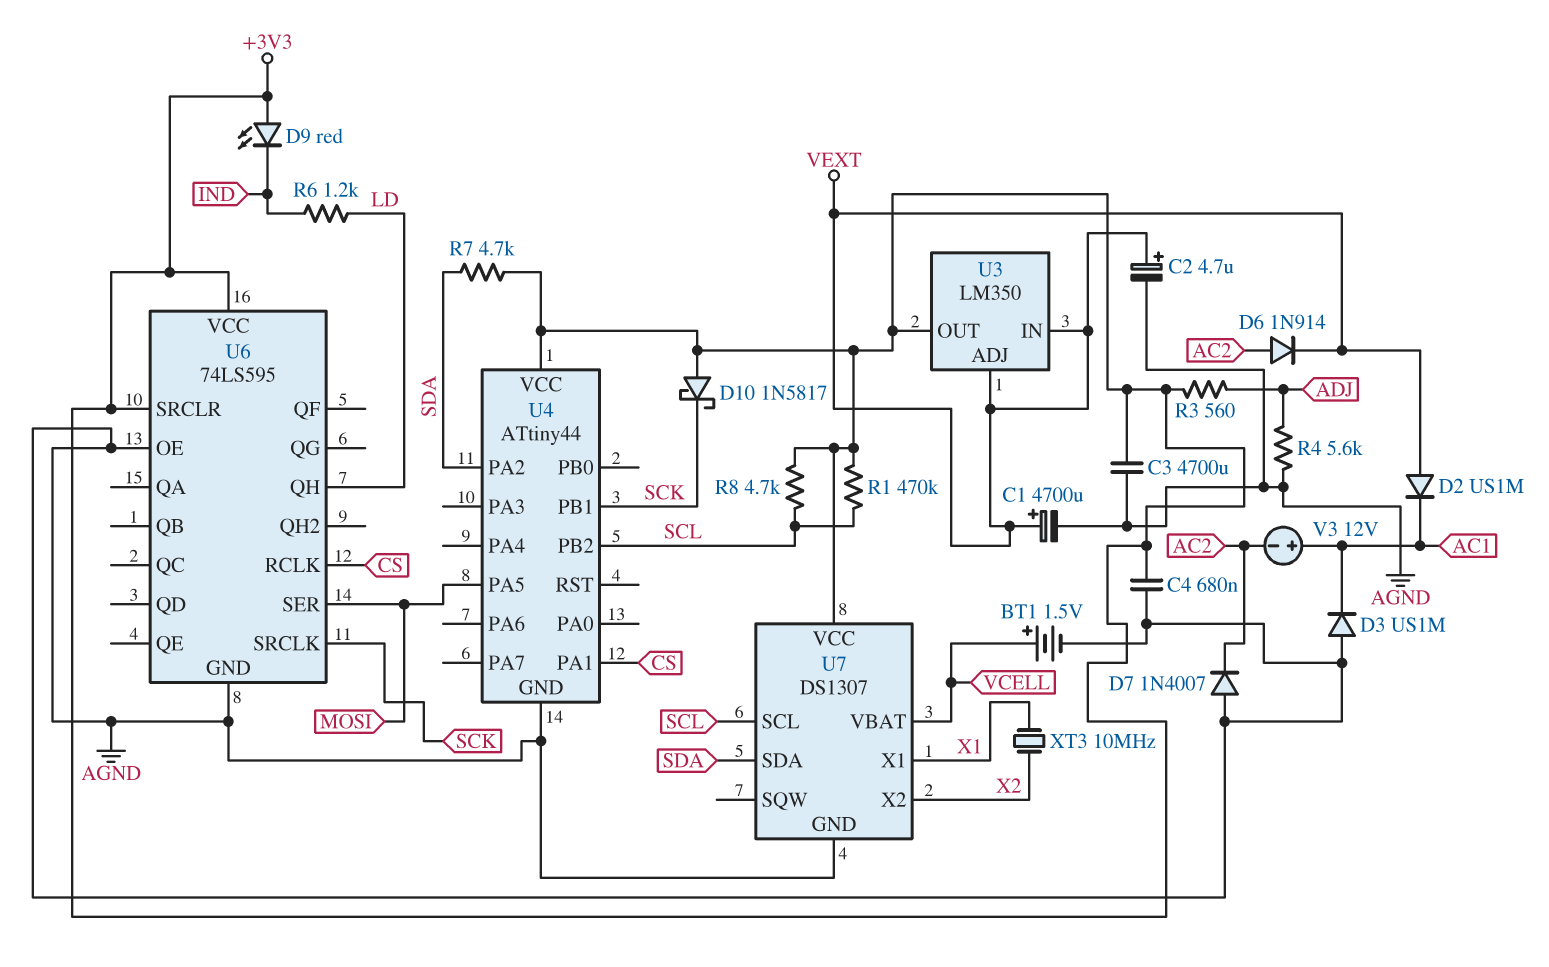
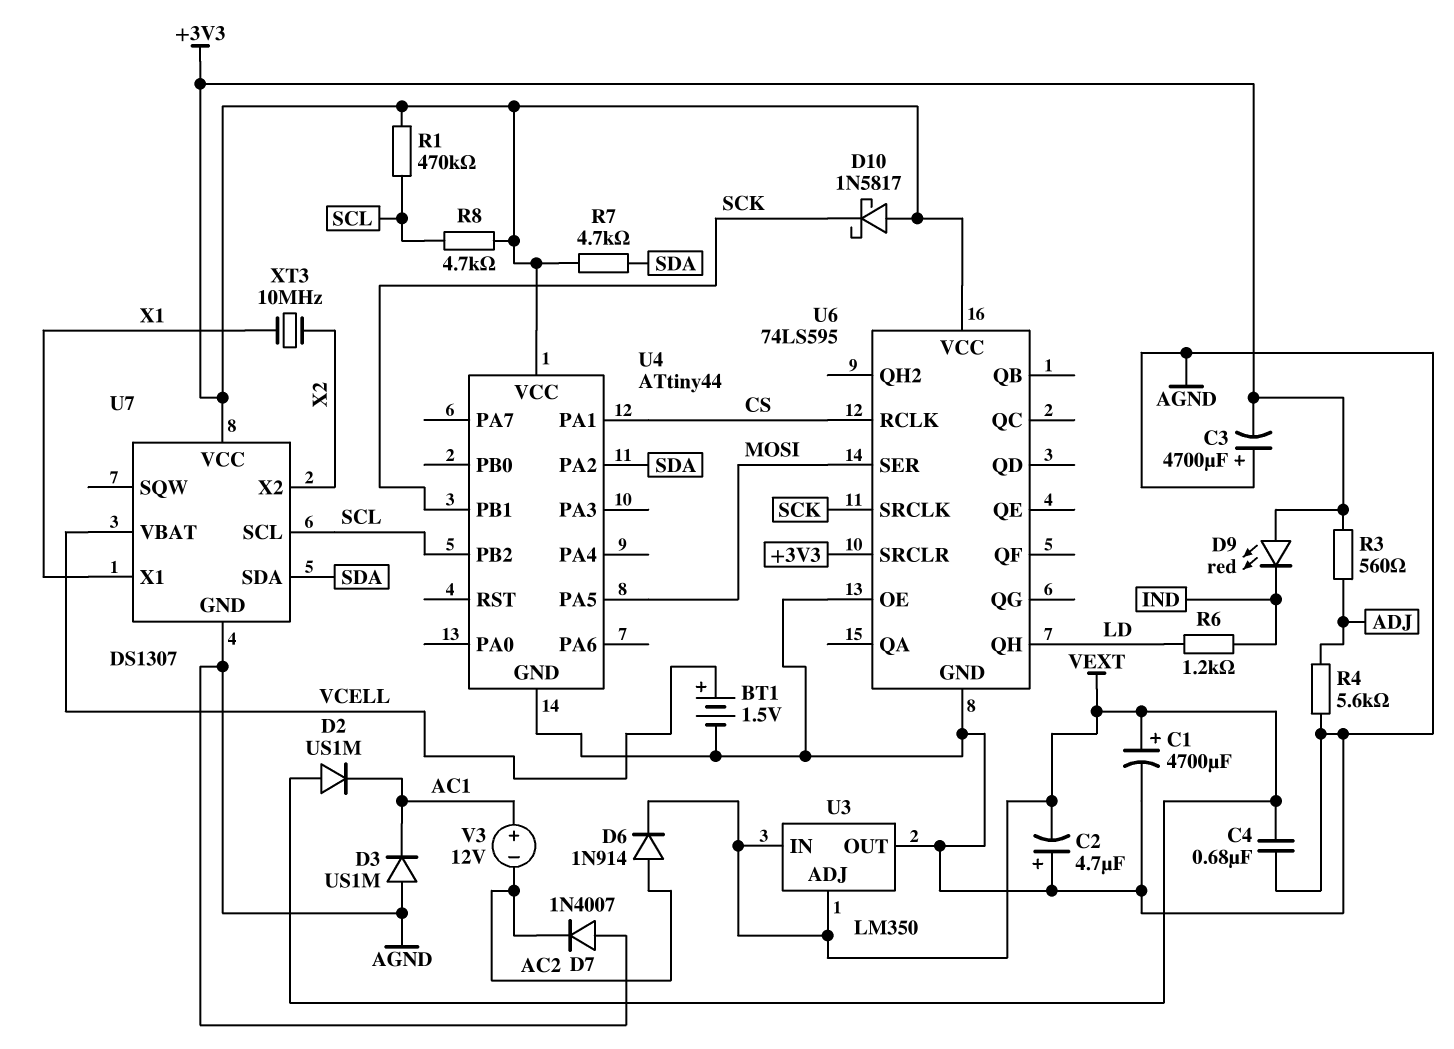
C2: 4.7uF (plus VEXT, minus AGND) -> 4.7uF (plus AGND, minus VEXT)
C3: 4700uF (+3V3, AGND) -> 4700uF (plus AGND, minus +3V3)
C4: 680nF (+3V3, AGND) -> 680nF (AGND, VEXT)
U3 pin OUT: +3V3 -> AGND

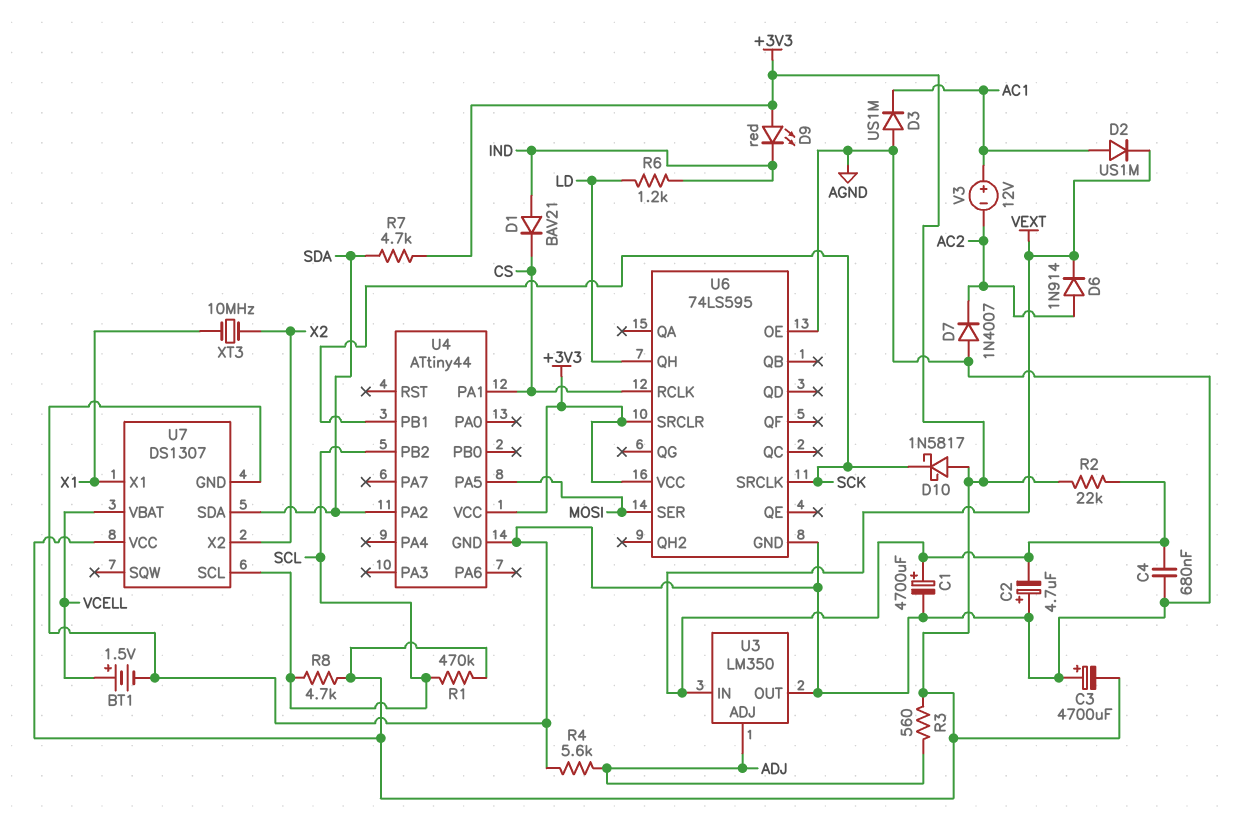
D1: none -> diode BAV21 (A IND, K CS)
D2: diode US1M (A VEXT, K AC1) -> diode US1M (A AC1, K VEXT)
R2: none -> 22k (+3V3, VEXT)
U3 pin ADJ: VEXT -> ADJ

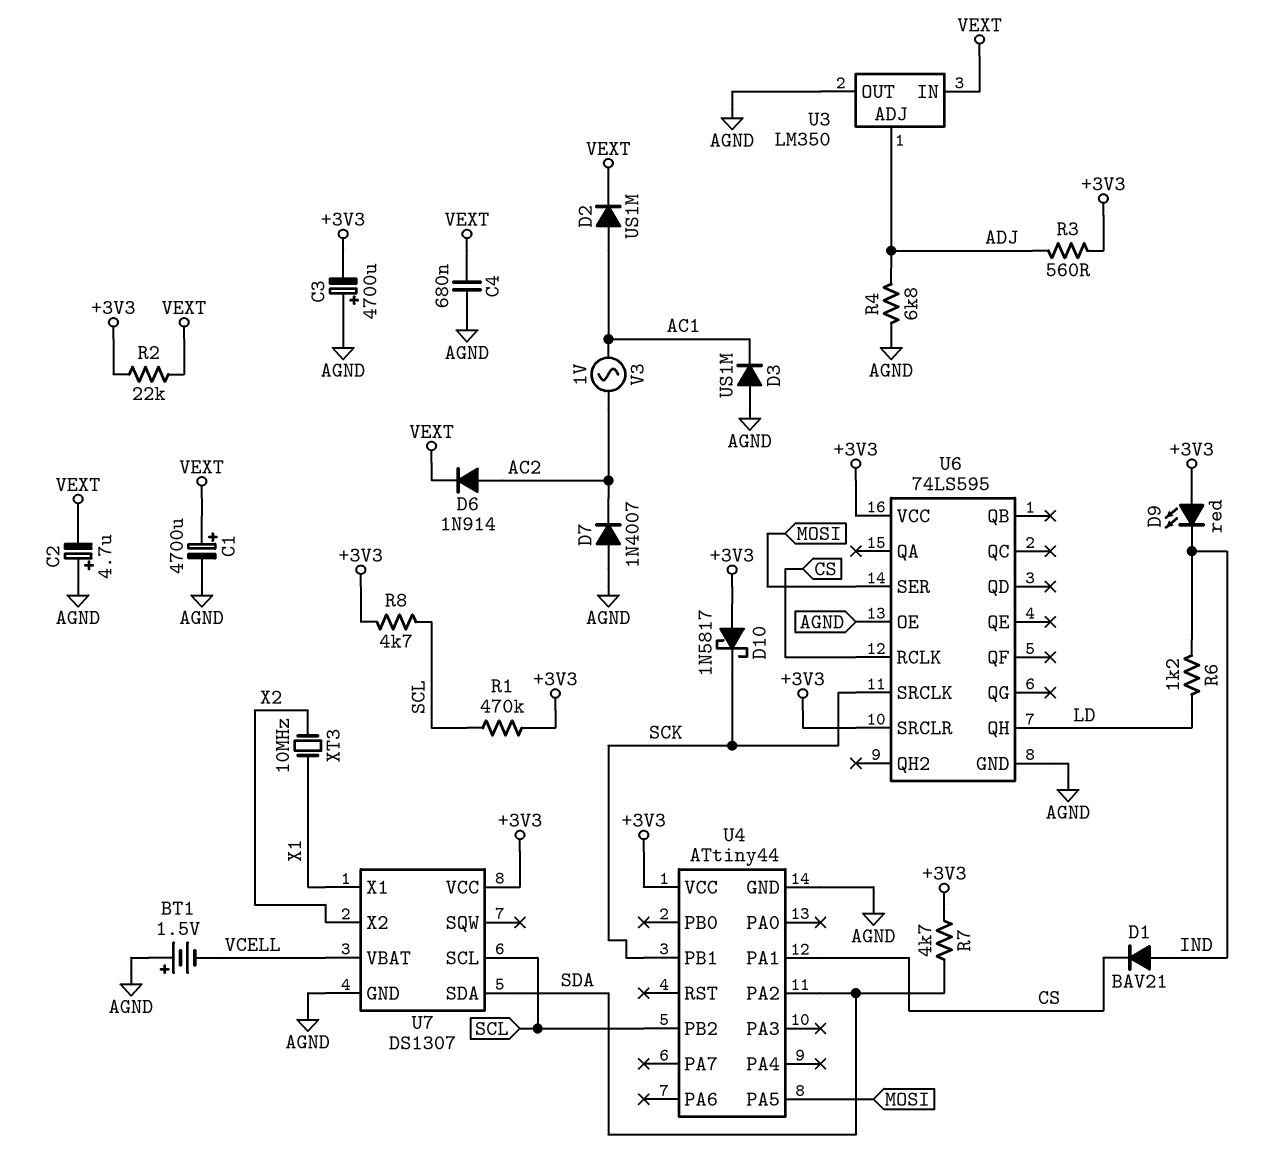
BT1: 1.5V (plus VCELL, minus AGND) -> 1.5V (plus AGND, minus VCELL)
R4: 5.6k (ADJ, AGND) -> 6.8k (ADJ, AGND)
V3: 12V (plus AC1, minus AC2) -> AC 1V (AC1, AC2)

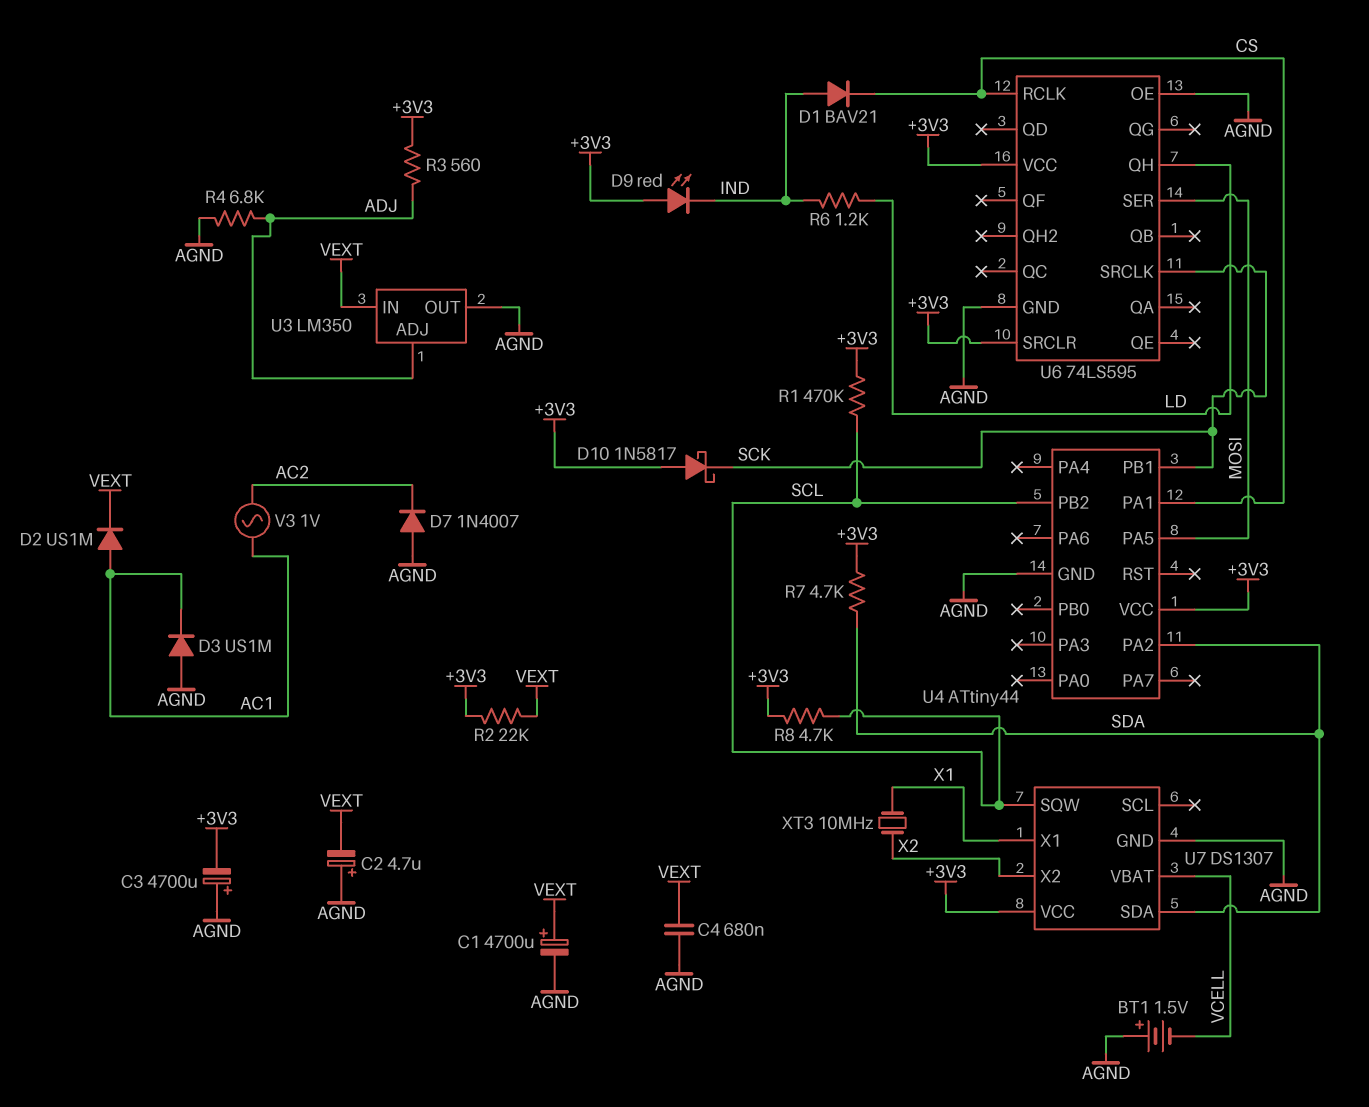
D6: diode 1N914 (A AC2, K VEXT) -> none
U7 pin SCL: SCL -> none
U7 pin SQW: none -> SCL

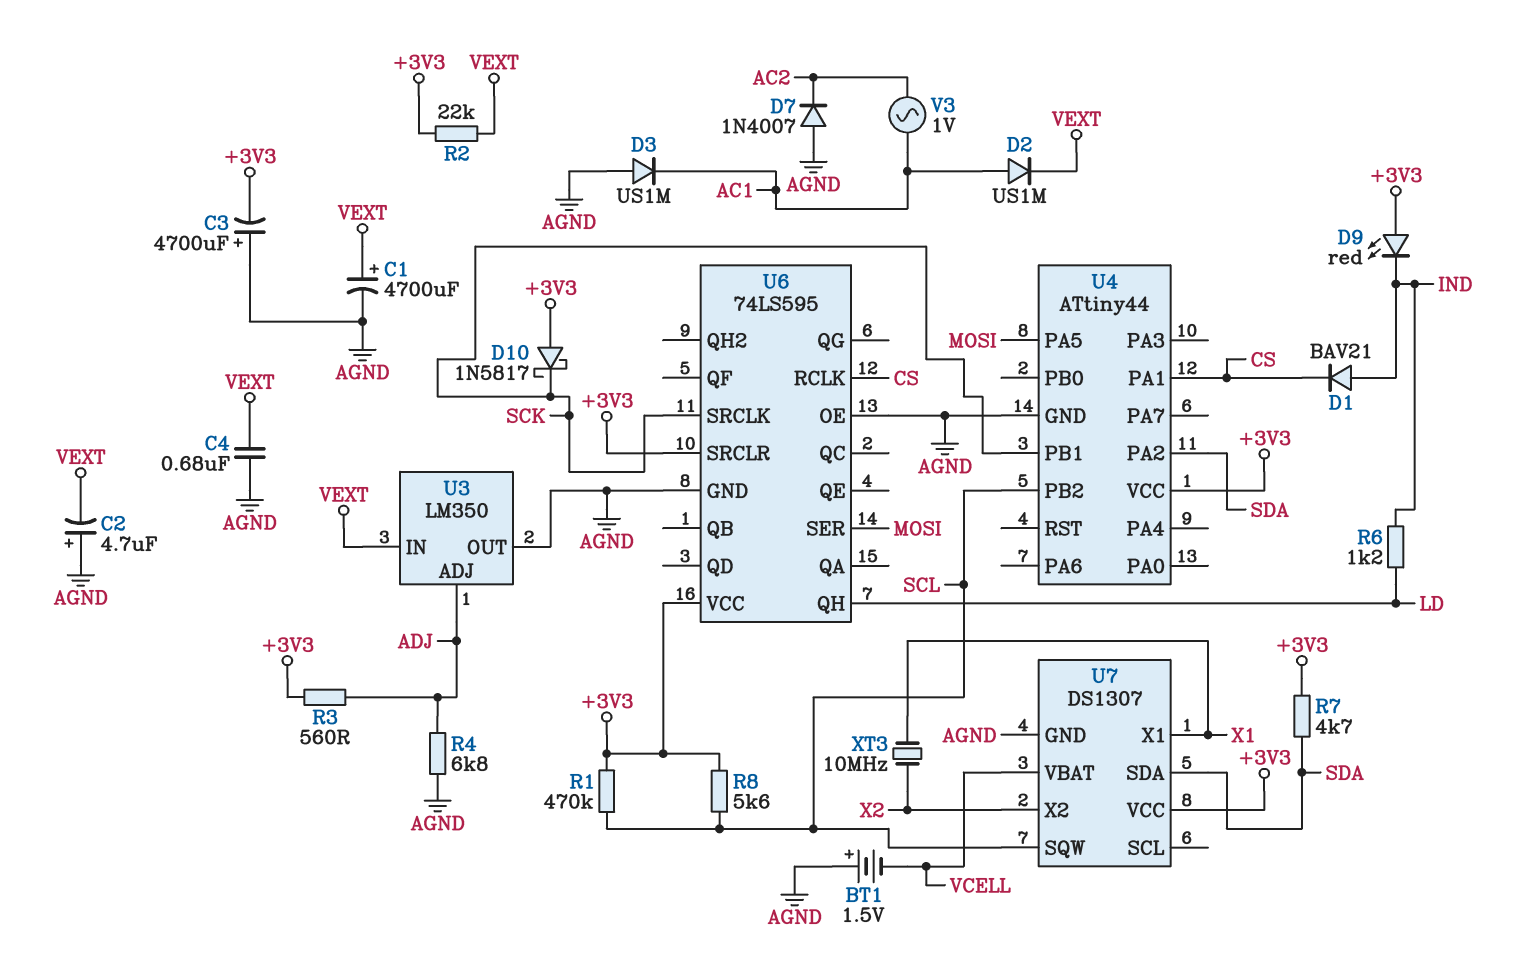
R8: 4.7k (+3V3, SCL) -> 5.6k (+3V3, SCL)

──────────────────────────────

# [TRY IT]
All of the records above should be reproduced exactly, with the pictures left out.

# [ANSWER FOR THE TASK]
C2: 4.7uF (plus VEXT, minus AGND) -> 4.7uF (plus AGND, minus VEXT)
C3: 4700uF (+3V3, AGND) -> 4700uF (plus AGND, minus +3V3)
C4: 680nF (+3V3, AGND) -> 680nF (AGND, VEXT)
U3 pin OUT: +3V3 -> AGND

D1: none -> diode BAV21 (A IND, K CS)
D2: diode US1M (A VEXT, K AC1) -> diode US1M (A AC1, K VEXT)
R2: none -> 22k (+3V3, VEXT)
U3 pin ADJ: VEXT -> ADJ

BT1: 1.5V (plus VCELL, minus AGND) -> 1.5V (plus AGND, minus VCELL)
R4: 5.6k (ADJ, AGND) -> 6.8k (ADJ, AGND)
V3: 12V (plus AC1, minus AC2) -> AC 1V (AC1, AC2)

D6: diode 1N914 (A AC2, K VEXT) -> none
U7 pin SCL: SCL -> none
U7 pin SQW: none -> SCL

R8: 4.7k (+3V3, SCL) -> 5.6k (+3V3, SCL)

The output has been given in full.